▸ **WHAT YOU HAVE TO DO**
What lines below include the string "blue"? Pick them out and copy them.

--*--

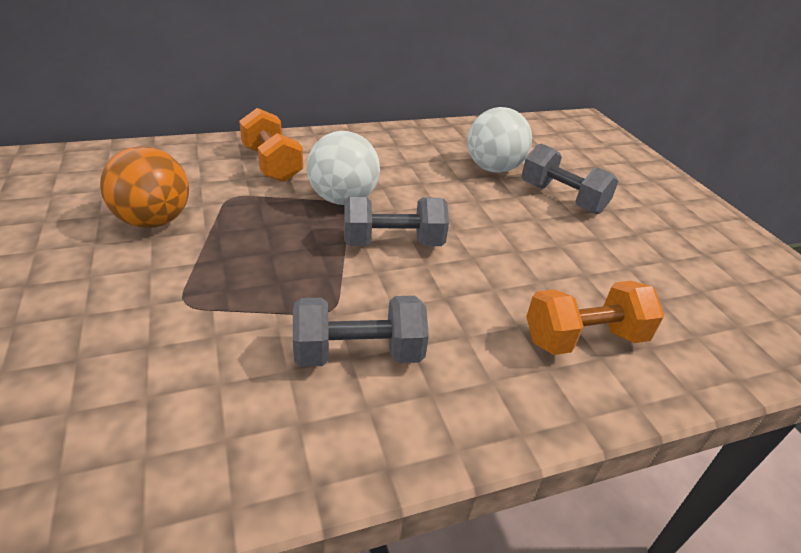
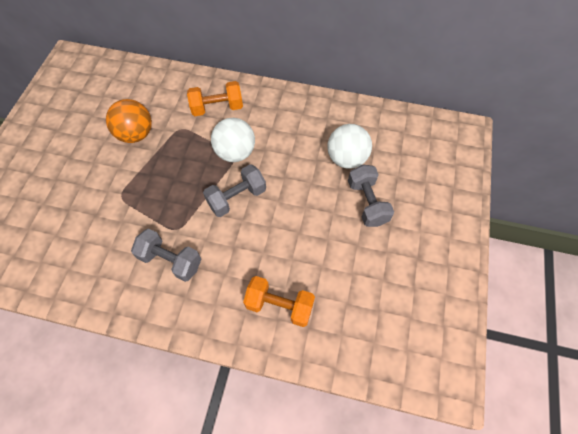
camera: 35 degrees right, 25 degrees up
orange dumbbell [239,108,303,182] -> orange dumbbell turned 75 degrees clockwise [187,81,243,116]
grey dumbbell [344,196,449,246] -> grey dumbbell turned 60 degrees counterclockwise [203,164,266,217]

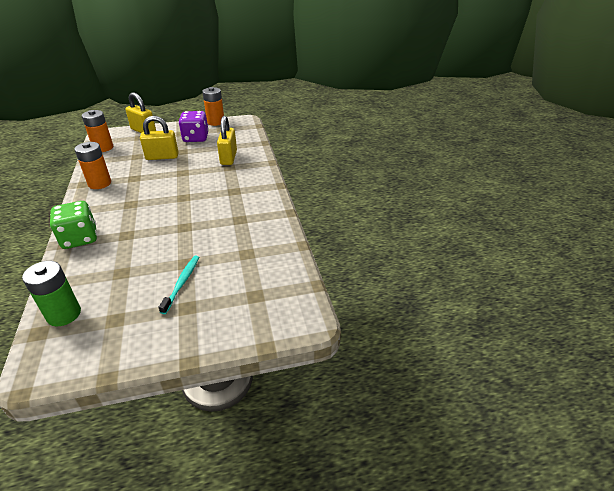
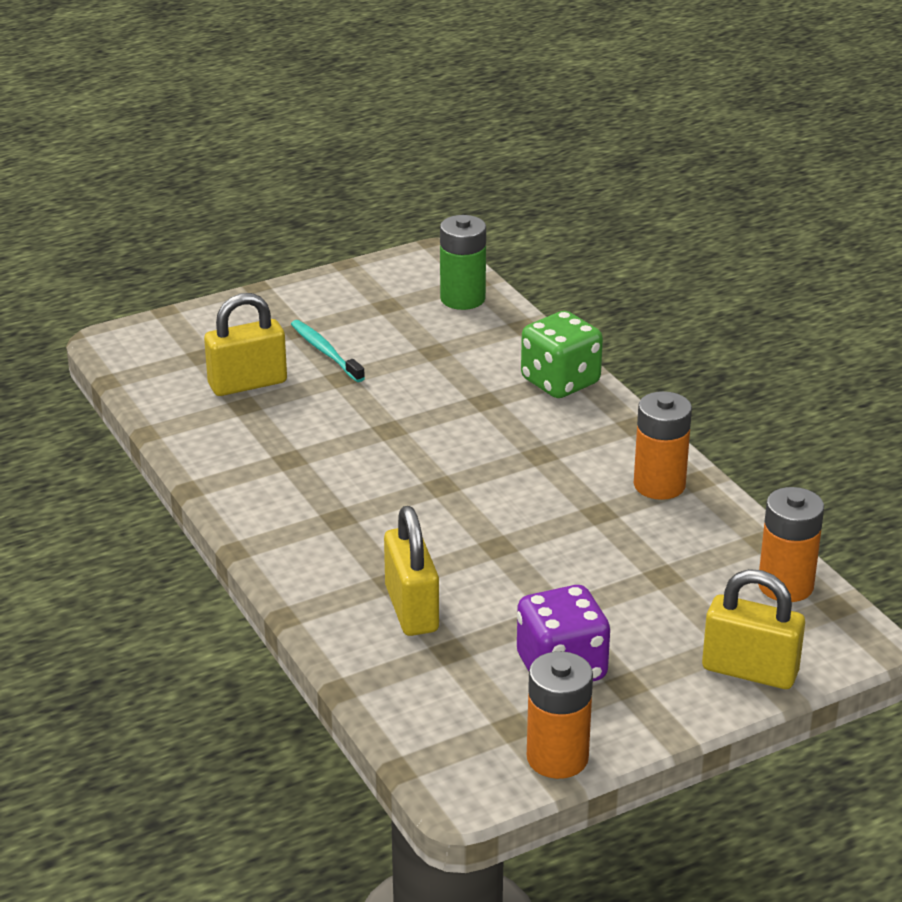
camera: 165 degrees right, 5 degrees down
yellow padlock [140,116,178,160] -> yellow padlock moved to [204,293,287,396]
turquoise toothbrush [158,256,199,314] -> turquoise toothbrush turned 150 degrees clockwise [291,320,365,382]

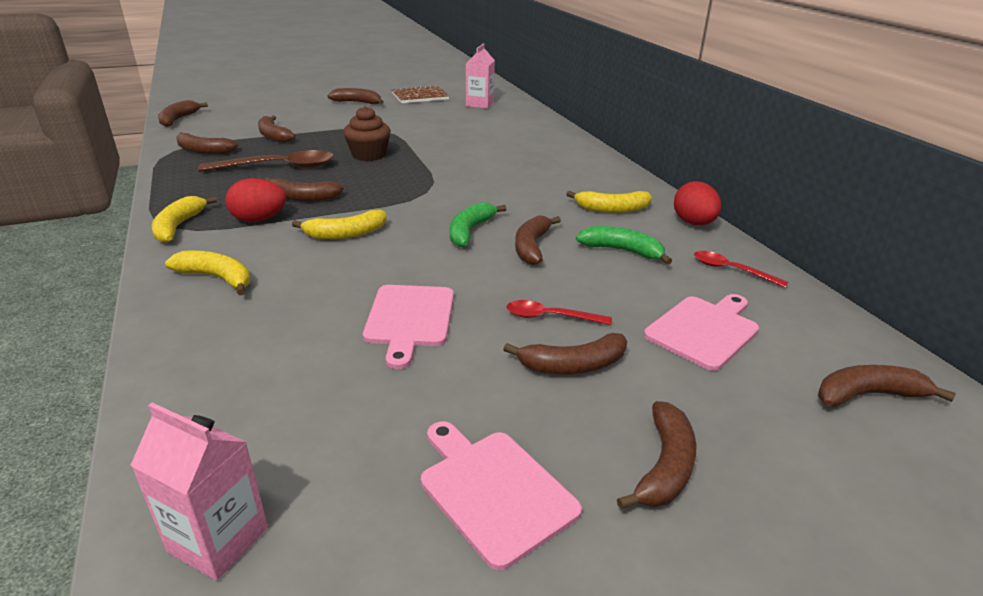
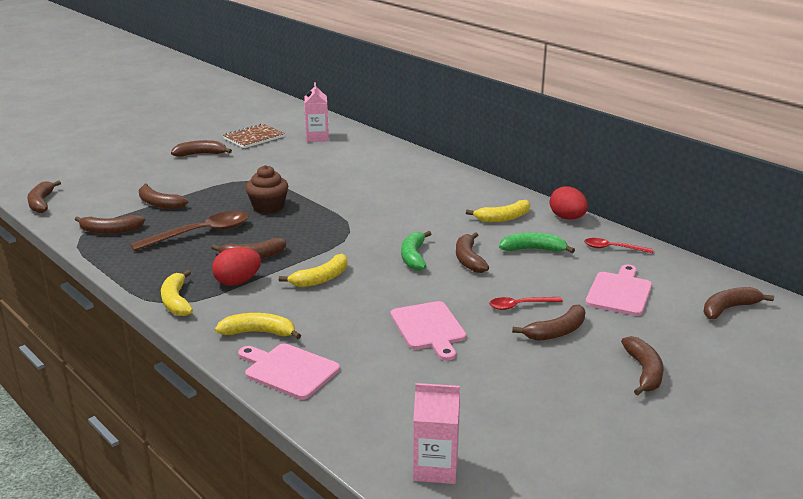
camera: 20 degrees left, 5 degrees down
pink cutting board [421,421,582,570] -> pink cutting board moved to [238,344,340,399]

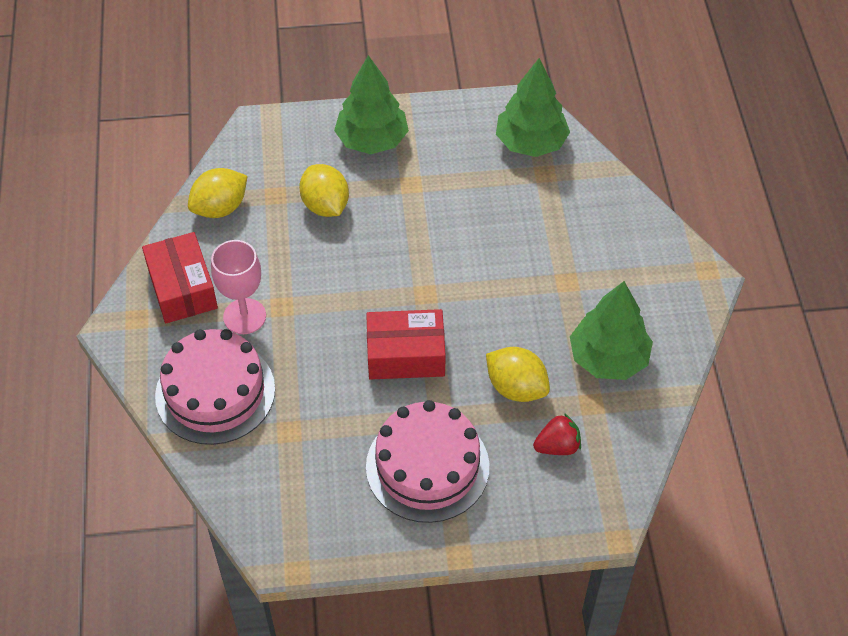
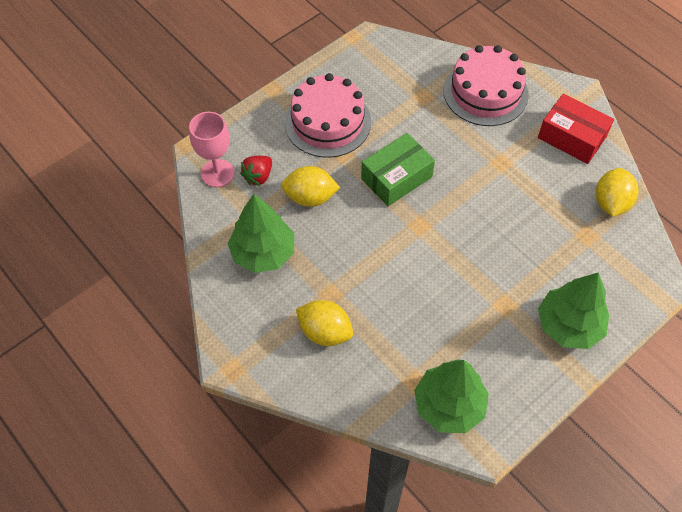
camera: 145 degrees right, 5 degrees up
pink goblet [211,240,266,334] -> pink goblet moved to [189,112,234,187]
yellow lemon [299,164,349,217] -> yellow lemon moved to [296,300,353,346]
red box [366,309,446,380] -> green box [361,133,435,206]

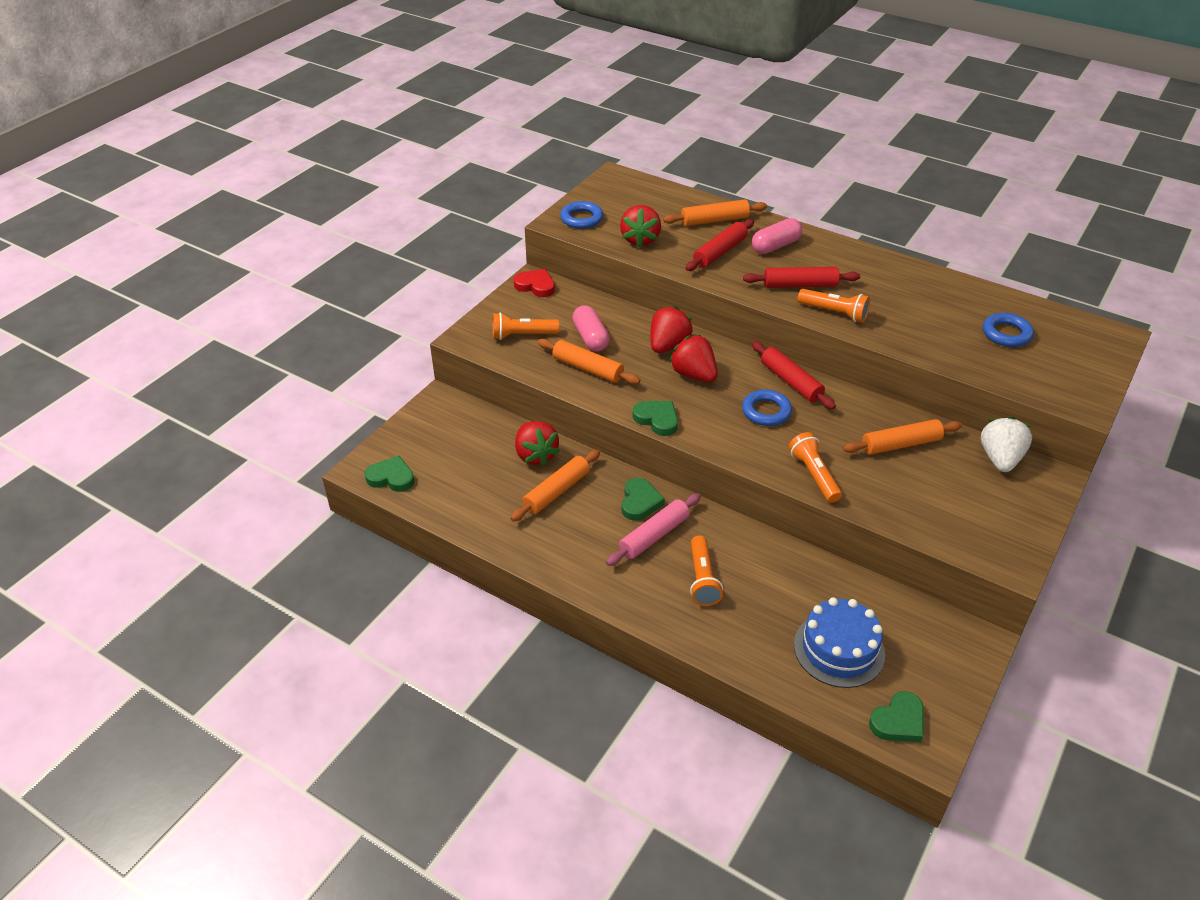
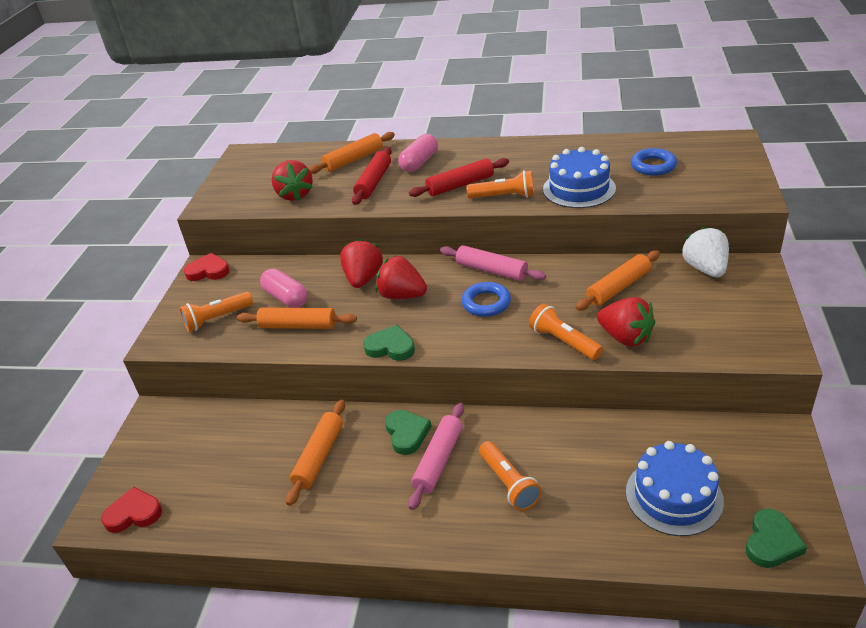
camera: 20 degrees left, 5 degrees down
green heart [364,456,414,492] -> red heart [101,487,162,533]
red strawberry [515,421,560,466] -> red strawberry moved to [597,297,655,347]
blue ring [560,201,603,229] -> none
red rolling pin [752,341,836,409] -> pink rolling pin [440,245,546,281]
none -> blue cake [543,147,616,208]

--*--

▸ **SOLUTION TO THIS PROBLEM**
blue ring [560,201,603,229] -> none
none -> blue cake [543,147,616,208]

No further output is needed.